**Exercise directions:** Replace "decorative lantern" with "bronze statue" and write out everything from the line containing "321), (177, 387)." down to the line containing "The white porous rock at center is located at point", both lines included, leaving the rest unchanged. Omit the pictures from your answer.

# Data excerpts start

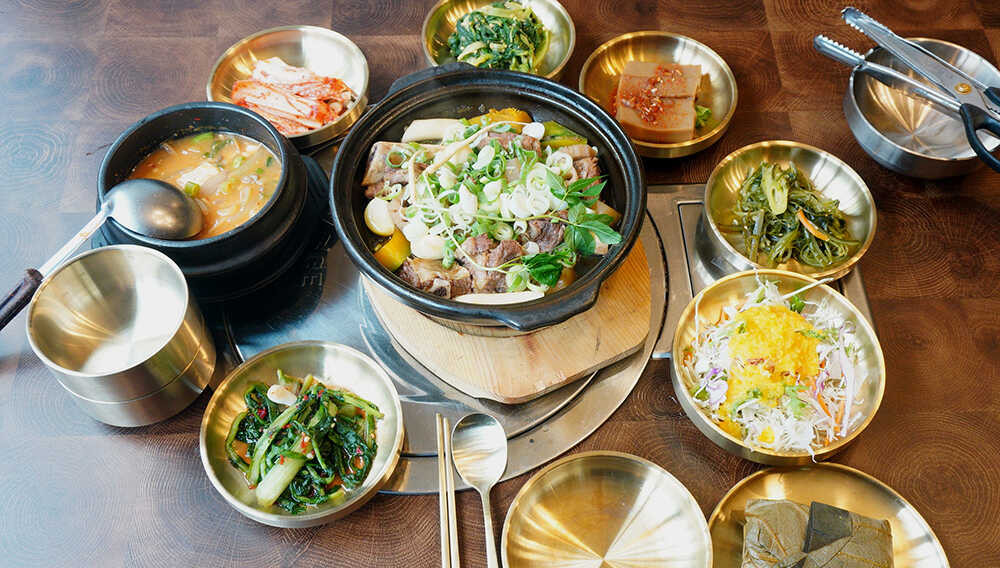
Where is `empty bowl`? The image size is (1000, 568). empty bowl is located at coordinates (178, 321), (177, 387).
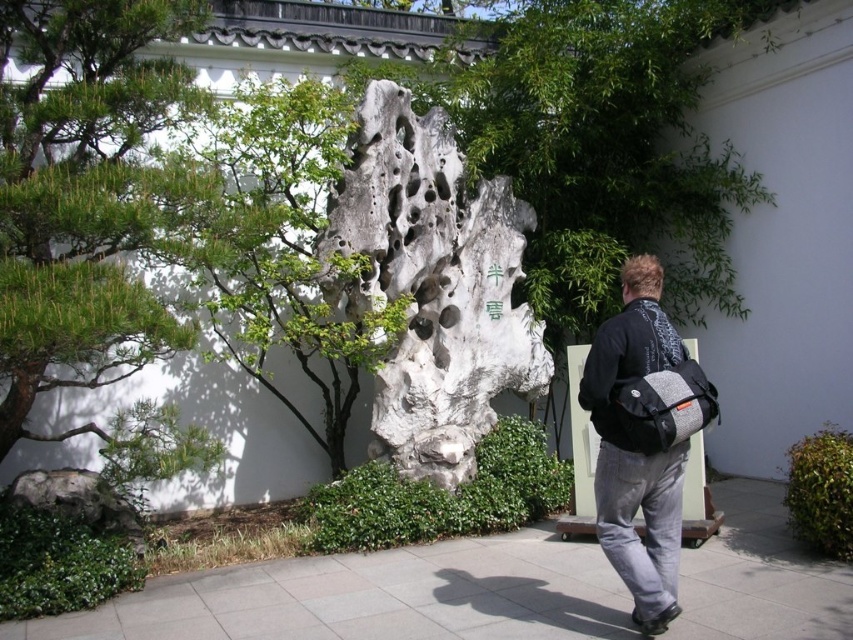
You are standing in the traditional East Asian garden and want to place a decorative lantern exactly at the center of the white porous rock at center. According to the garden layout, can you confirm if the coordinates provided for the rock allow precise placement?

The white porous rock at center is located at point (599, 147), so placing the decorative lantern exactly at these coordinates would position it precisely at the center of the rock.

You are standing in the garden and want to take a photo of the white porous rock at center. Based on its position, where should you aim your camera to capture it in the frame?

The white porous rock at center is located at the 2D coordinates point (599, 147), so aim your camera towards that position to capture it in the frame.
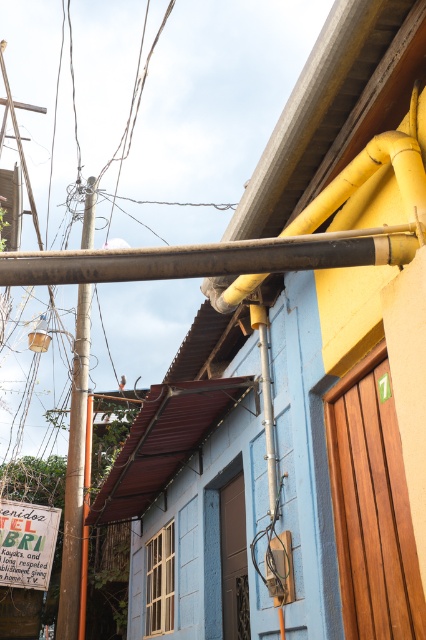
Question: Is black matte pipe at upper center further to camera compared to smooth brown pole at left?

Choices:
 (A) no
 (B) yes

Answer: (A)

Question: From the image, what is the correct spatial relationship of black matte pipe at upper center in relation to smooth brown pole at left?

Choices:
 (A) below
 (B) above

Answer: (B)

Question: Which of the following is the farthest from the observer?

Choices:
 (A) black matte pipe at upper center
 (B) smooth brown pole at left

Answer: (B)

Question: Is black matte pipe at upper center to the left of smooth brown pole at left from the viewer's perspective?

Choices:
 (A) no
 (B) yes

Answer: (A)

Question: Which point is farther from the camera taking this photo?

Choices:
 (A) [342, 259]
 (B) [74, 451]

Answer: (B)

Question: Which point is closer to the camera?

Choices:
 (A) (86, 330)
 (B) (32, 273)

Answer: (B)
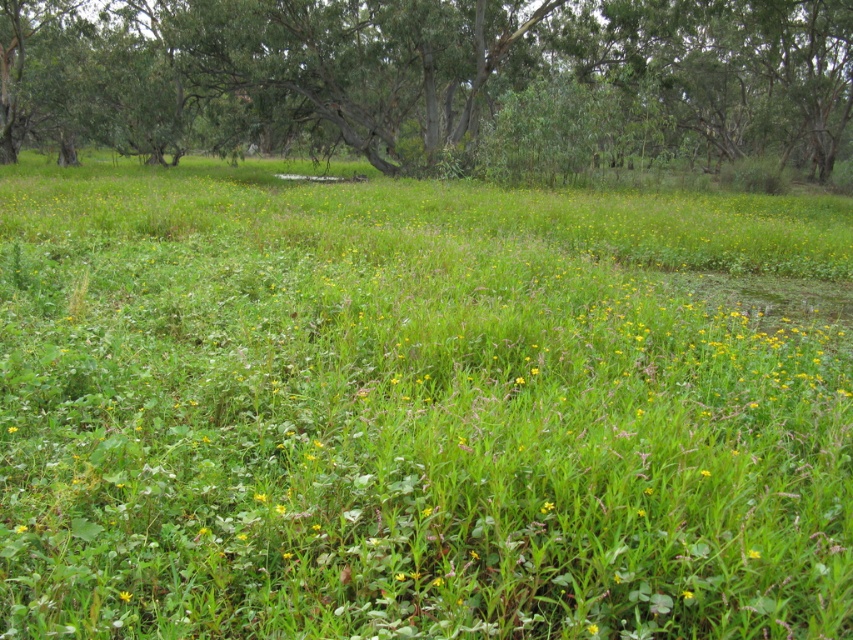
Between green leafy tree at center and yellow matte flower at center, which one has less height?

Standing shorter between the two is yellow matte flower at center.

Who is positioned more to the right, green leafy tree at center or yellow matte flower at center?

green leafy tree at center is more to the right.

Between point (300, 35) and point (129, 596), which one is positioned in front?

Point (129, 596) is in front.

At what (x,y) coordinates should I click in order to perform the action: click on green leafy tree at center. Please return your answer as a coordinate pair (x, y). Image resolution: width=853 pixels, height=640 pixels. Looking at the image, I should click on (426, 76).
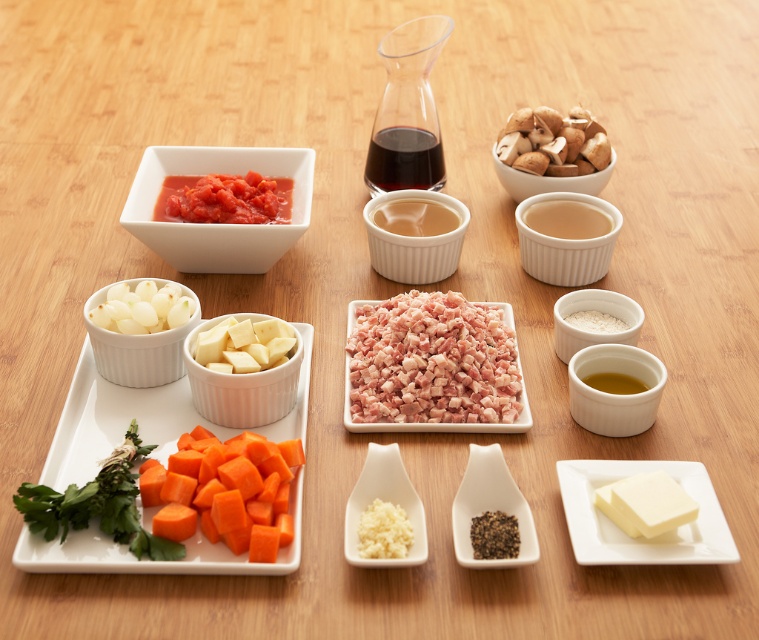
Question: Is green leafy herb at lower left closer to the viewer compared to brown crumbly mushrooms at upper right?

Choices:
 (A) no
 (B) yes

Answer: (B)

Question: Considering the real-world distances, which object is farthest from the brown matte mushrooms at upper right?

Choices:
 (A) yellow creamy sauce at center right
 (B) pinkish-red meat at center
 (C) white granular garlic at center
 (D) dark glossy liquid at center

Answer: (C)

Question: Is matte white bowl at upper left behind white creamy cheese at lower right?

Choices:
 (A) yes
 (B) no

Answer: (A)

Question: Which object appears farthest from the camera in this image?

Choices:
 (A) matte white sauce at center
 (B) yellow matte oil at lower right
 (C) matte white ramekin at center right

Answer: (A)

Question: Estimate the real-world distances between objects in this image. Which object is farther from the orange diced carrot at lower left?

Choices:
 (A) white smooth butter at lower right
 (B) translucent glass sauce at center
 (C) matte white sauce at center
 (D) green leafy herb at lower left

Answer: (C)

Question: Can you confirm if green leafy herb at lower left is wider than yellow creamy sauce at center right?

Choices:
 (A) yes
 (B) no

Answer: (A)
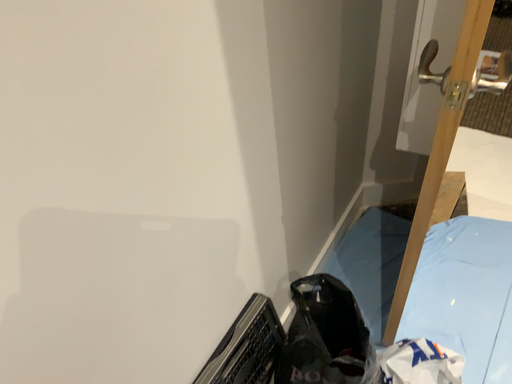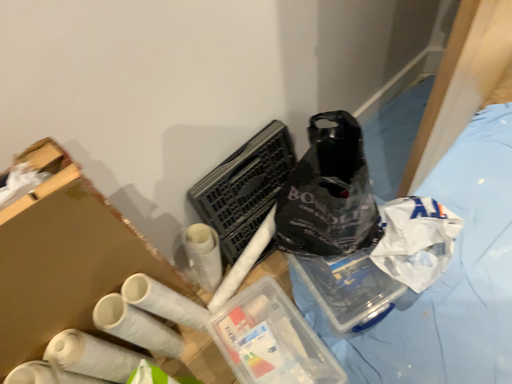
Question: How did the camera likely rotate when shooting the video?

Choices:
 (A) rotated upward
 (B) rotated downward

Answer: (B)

# Data excerpts end
# Data excerpts start

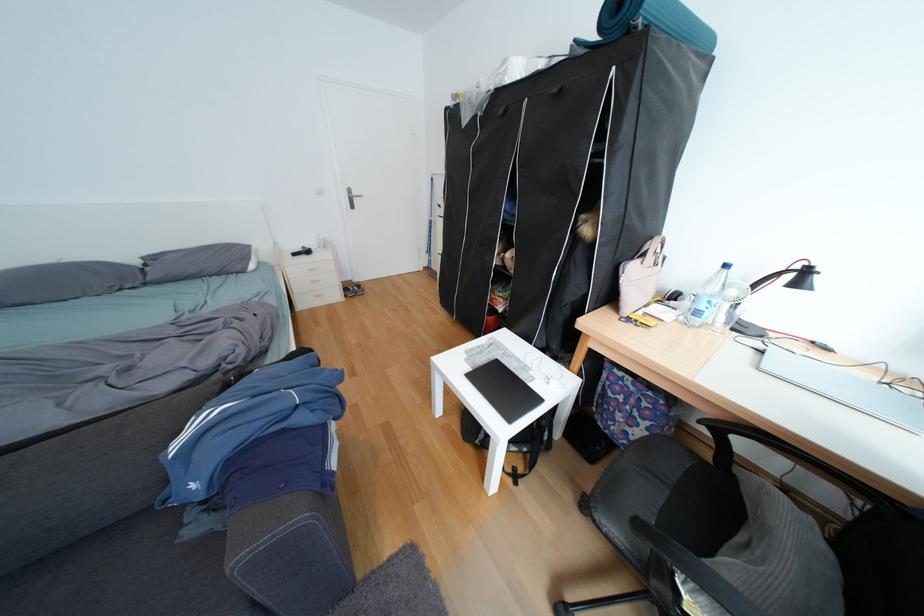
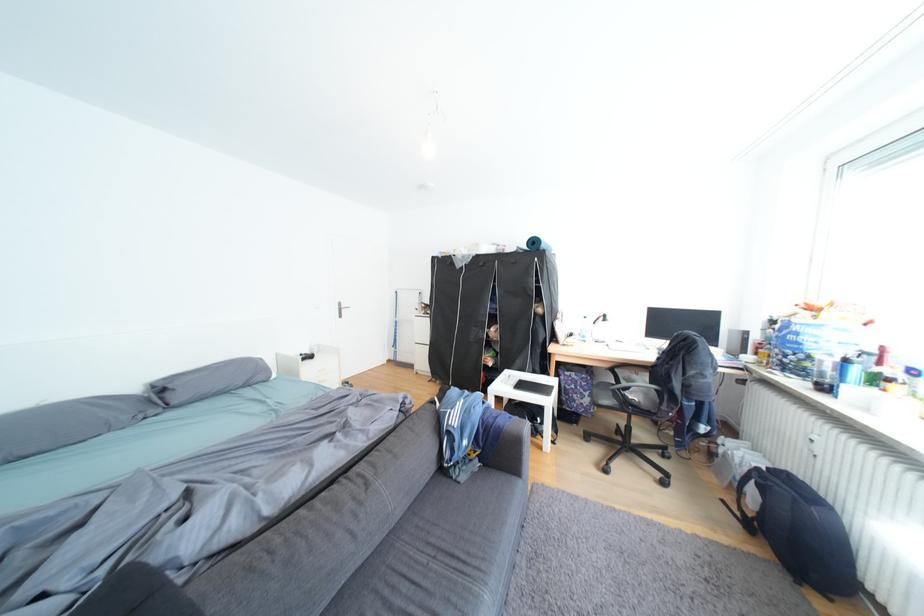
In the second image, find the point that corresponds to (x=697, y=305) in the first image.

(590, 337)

# Data excerpts end

**Correct answer:**
Where is `empty bowl`? The image size is (1000, 568). empty bowl is located at coordinates (178, 321), (177, 387).
You are standing in the traditional East Asian garden and want to place a bronze statue exactly at the center of the white porous rock at center. According to the garden layout, can you confirm if the coordinates provided for the rock allow precise placement?

The white porous rock at center is located at point (599, 147), so placing the bronze statue exactly at these coordinates would position it precisely at the center of the rock.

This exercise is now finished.